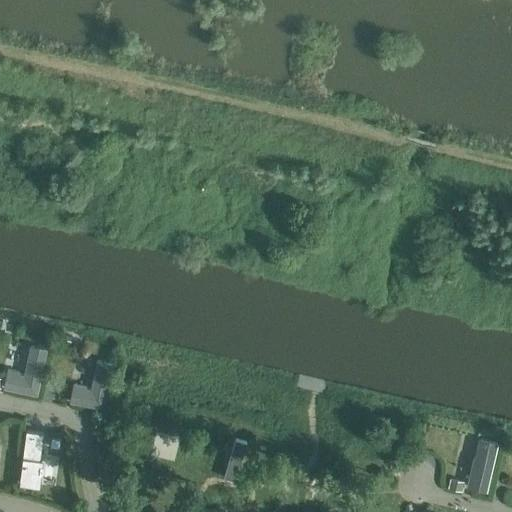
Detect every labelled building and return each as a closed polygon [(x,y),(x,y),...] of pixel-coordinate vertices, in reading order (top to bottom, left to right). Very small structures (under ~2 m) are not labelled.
[(20,371),(7,368),(3,388),(37,395),(47,348),(30,345),(24,375),(19,374),(20,371)] [(104,409),(114,363),(97,359),(90,389),(86,388),(86,385),(74,383),(69,402),(104,409)] [(40,460),(44,433),(26,431),(23,457),(19,483),(39,486),(41,473),(42,474),(43,466),(42,465),(43,460),(40,460)] [(177,457),(179,435),(157,433),(154,454),(177,457)] [(469,486),(487,490),(497,443),(492,442),(490,440),(484,438),(479,441),(478,447),(479,450),(476,465),(474,465),(469,486)] [(207,447),(206,463),(229,465),(230,449),(207,447)] [(45,455),(44,484),(58,484),(59,455),(45,455)]
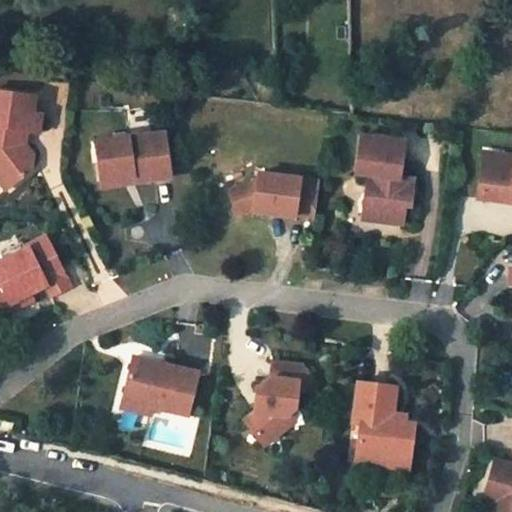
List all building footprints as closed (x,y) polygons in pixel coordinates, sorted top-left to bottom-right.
[(34,97),(0,91),(0,166),(3,167),(17,179),(29,171),(32,155),(24,144),(19,143),(21,131),(26,131),(38,133),(41,114),(32,113),(34,97)] [(129,136),(94,141),(100,181),(134,176),(135,182),(170,177),(164,132),(129,137),(129,136)] [(404,141),(360,136),(355,173),(367,175),(365,193),(372,194),(370,216),(369,220),(402,224),(405,206),(410,206),(413,187),(398,185),(399,177),(404,141)] [(502,156),(484,153),(481,169),(500,172),(502,156)] [(511,156),(502,156),(500,172),(481,169),(477,198),(511,203),(511,199),(511,156)] [(3,167),(0,166),(0,174),(11,185),(17,179),(3,167)] [(314,216),(319,180),(259,173),(258,181),(229,190),(236,214),(254,209),(254,211),(295,217),(295,214),(314,216)] [(134,176),(100,181),(101,187),(135,182),(134,176)] [(414,179),(399,177),(398,185),(413,187),(414,179)] [(372,194),(365,193),(362,215),(370,216),(372,194)] [(0,307),(8,304),(28,295),(44,287),(49,298),(68,289),(44,239),(25,247),(26,250),(0,262),(0,307)] [(28,295),(8,304),(11,311),(31,302),(28,295)] [(197,372),(132,357),(122,401),(152,408),(187,416),(197,372)] [(301,365),(271,362),(270,378),(256,389),(261,395),(259,408),(253,412),(243,420),(264,445),(282,431),(284,417),(295,408),(297,391),(313,393),(315,377),(301,365)] [(395,388),(357,383),(352,424),(359,425),(368,426),(366,441),(357,439),(354,463),(387,467),(389,455),(409,458),(413,425),(404,424),(390,422),(391,415),(395,388)] [(152,408),(122,401),(120,409),(150,416),(152,408)] [(293,422),(295,408),(284,417),(282,431),(293,422)] [(405,416),(391,415),(390,422),(404,424),(405,416)] [(368,426),(359,425),(357,439),(366,441),(368,426)] [(408,470),(409,458),(389,455),(387,467),(408,470)] [(511,511),(511,465),(495,461),(483,501),(492,504),(501,507),(504,511),(503,511),(511,511)]
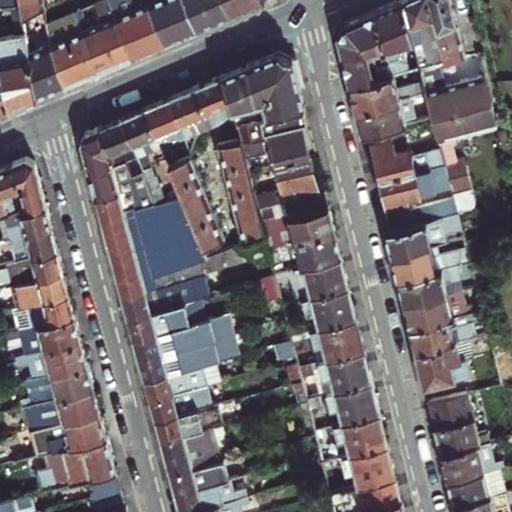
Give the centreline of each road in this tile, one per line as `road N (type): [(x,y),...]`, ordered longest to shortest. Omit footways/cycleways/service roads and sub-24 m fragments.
road 1 (residential): [(433,511),(305,9)]
road 2 (residential): [(52,116),(158,511)]
road 3 (residential): [(305,9),(52,116)]
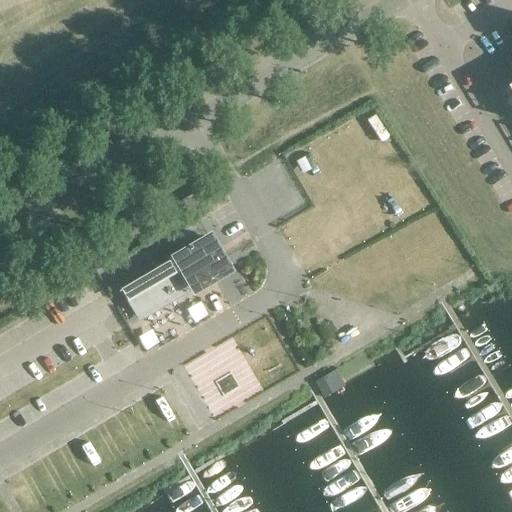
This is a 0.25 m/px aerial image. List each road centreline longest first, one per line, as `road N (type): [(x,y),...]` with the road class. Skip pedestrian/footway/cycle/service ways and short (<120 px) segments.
road 1 (unclassified): [(191,123),(399,0)]
road 2 (unclassified): [(0,235),(191,123)]
road 3 (unclassified): [(204,431),(394,321)]
road 4 (residential): [(511,165),(413,0)]
road 5 (unclassified): [(161,363),(0,459)]
road 6 (unclassified): [(191,123),(289,282)]
road 7 (unclassified): [(204,431),(69,511)]
road 8 (unclassified): [(289,282),(161,363)]
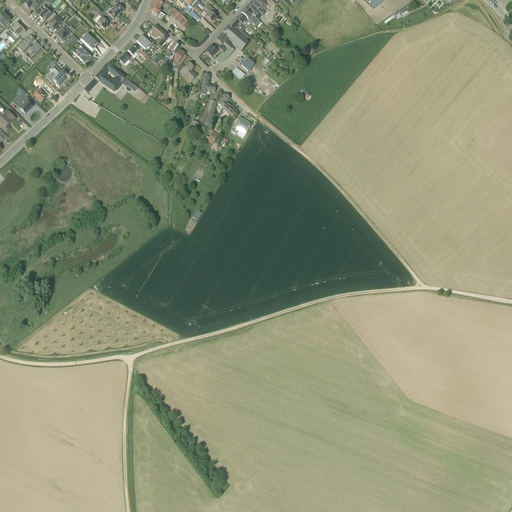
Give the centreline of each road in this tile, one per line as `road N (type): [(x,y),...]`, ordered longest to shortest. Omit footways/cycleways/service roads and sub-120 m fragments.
road 1 (track): [(131,356),(343,295),(426,287)]
road 2 (track): [(426,287),(338,186),(255,114)]
road 3 (track): [(131,356),(128,511)]
road 4 (track): [(0,355),(51,364),(131,356)]
road 5 (tertiary): [(0,162),(87,78)]
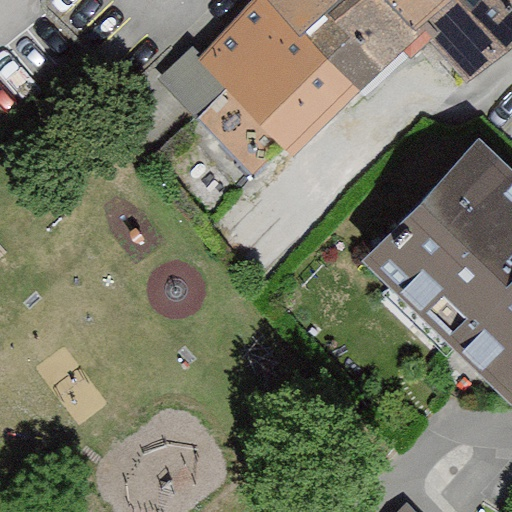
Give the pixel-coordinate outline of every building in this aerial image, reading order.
[(295,26),(268,0),(242,0),(191,53),(280,140),(289,145),(373,58),(316,3),(295,26)] [(428,0),(268,0),(295,26),(316,3),(373,58),(408,20),(428,0)] [(511,34),(511,0),(428,0),(408,20),(459,82),(511,34)] [(280,140),(191,53),(183,45),(146,83),(243,178),(280,140)] [(511,174),(469,132),(356,246),(507,395),(511,389),(511,174)] [(418,511),(409,502),(399,511),(418,511)]
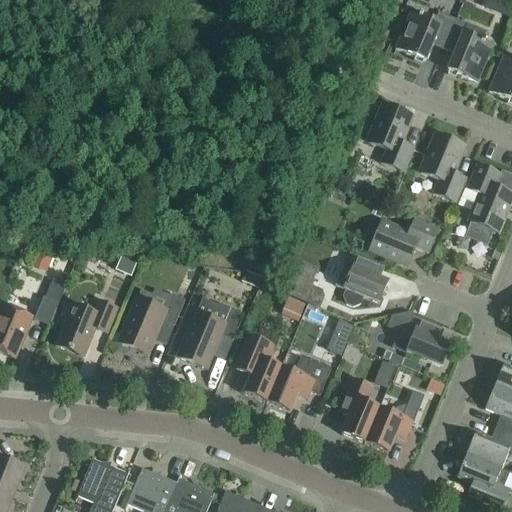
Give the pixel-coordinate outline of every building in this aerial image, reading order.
[(511,6),(505,3),(501,12),(503,17),(510,20),(511,16),(511,6)] [(431,46),(442,51),(455,21),(437,14),(434,23),(410,13),(395,51),(424,64),(431,46)] [(455,21),(442,51),(453,55),(446,73),(476,85),(491,47),(481,43),(485,34),(455,21)] [(511,59),(504,56),(488,94),(511,104),(511,59)] [(382,107),(367,144),(385,151),(379,165),(403,174),(412,151),(399,146),(411,119),(382,107)] [(463,149),(435,138),(419,174),(437,182),(432,195),(455,205),(465,182),(452,176),(463,149)] [(499,177),(476,167),(466,190),(479,196),(468,223),(496,235),(511,198),(494,190),(499,177)] [(408,235),(381,224),(369,252),(406,268),(414,249),(427,255),(437,232),(413,222),(408,235)] [(37,253),(31,267),(45,273),(51,259),(37,253)] [(374,279),(379,268),(349,255),(344,267),(351,270),(342,291),(343,291),(341,297),(345,305),(350,307),(359,305),(361,299),(378,306),(387,284),(374,279)] [(120,259),(115,271),(130,278),(135,265),(120,259)] [(245,272),(240,282),(258,290),(259,286),(262,280),(245,272)] [(276,291),(267,305),(280,313),(289,298),(276,291)] [(170,296),(163,311),(136,300),(118,345),(146,357),(160,322),(173,327),(184,301),(170,296)] [(301,320),(306,305),(289,298),(283,313),(301,320)] [(43,300),(33,321),(48,328),(57,306),(43,300)] [(65,323),(54,347),(82,359),(94,331),(105,335),(115,311),(97,304),(92,316),(68,306),(62,322),(65,323)] [(2,308),(0,312),(0,354),(13,360),(30,319),(2,308)] [(229,310),(223,325),(195,314),(177,359),(205,371),(219,336),(232,341),(243,316),(229,310)] [(302,324),(321,332),(327,319),(308,311),(302,324)] [(411,315),(392,318),(390,324),(413,334),(405,355),(441,370),(449,348),(434,342),(439,331),(412,319),(411,315)] [(338,322),(332,337),(346,343),(352,327),(338,322)] [(280,370),(267,365),(274,349),(248,339),(234,374),(249,380),(242,396),(266,406),(280,370)] [(280,370),(266,406),(297,418),(304,403),(312,406),(315,397),(322,399),(333,373),(301,360),(295,376),(280,370)] [(382,363),(379,370),(391,376),(394,368),(382,363)] [(494,388),(511,396),(511,369),(503,366),(494,388)] [(378,410),(366,405),(373,390),(350,381),(336,416),(347,420),(340,436),(364,446),(378,410)] [(501,431),(511,435),(511,396),(494,388),(484,411),(505,420),(501,431)] [(378,410),(364,446),(387,456),(393,440),(404,444),(423,398),(412,393),(406,407),(404,405),(394,409),(392,416),(378,410)] [(475,434),(465,457),(500,471),(506,456),(511,458),(511,435),(501,431),(496,443),(475,434)] [(500,471),(465,457),(456,479),(477,488),(472,500),(501,511),(509,493),(502,490),(508,474),(500,471)] [(6,511),(24,469),(0,458),(0,511),(6,511)] [(91,462),(74,502),(76,503),(77,499),(93,505),(89,511),(112,511),(129,473),(127,472),(124,480),(112,475),(113,471),(91,462)] [(165,511),(180,477),(179,477),(174,490),(161,485),(163,480),(141,471),(124,511),(125,511),(127,508),(136,511),(165,511)] [(165,511),(206,511),(213,496),(191,486),(189,491),(177,486),(180,478),(180,477),(165,511)] [(258,511),(261,505),(261,504),(257,511),(255,511),(245,508),(247,503),(225,494),(217,511),(258,511)]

#####

| PROBLEM DESCRIPTION |
Convert the lines into a two-column CSV with the headers text and answer. Begin at the line that has "sub-24 m fragments.", stop after the line that has "road 3 (residential): [(305,9),(52,116)]", give each text one row with its answer, and put each field in quotation marks with its line breaks replaced by spaces.

| ANSWER IN FULL |
text,answer
"Give the centreline of each road in this tile, one per line as `road N (type): [(x,y),...]`, ordered longest to shortest. Omit footways/cycleways/service roads and sub-24 m fragments.","road 1 (residential): [(433,511),(305,9)] road 2 (residential): [(52,116),(158,511)] road 3 (residential): [(305,9),(52,116)]"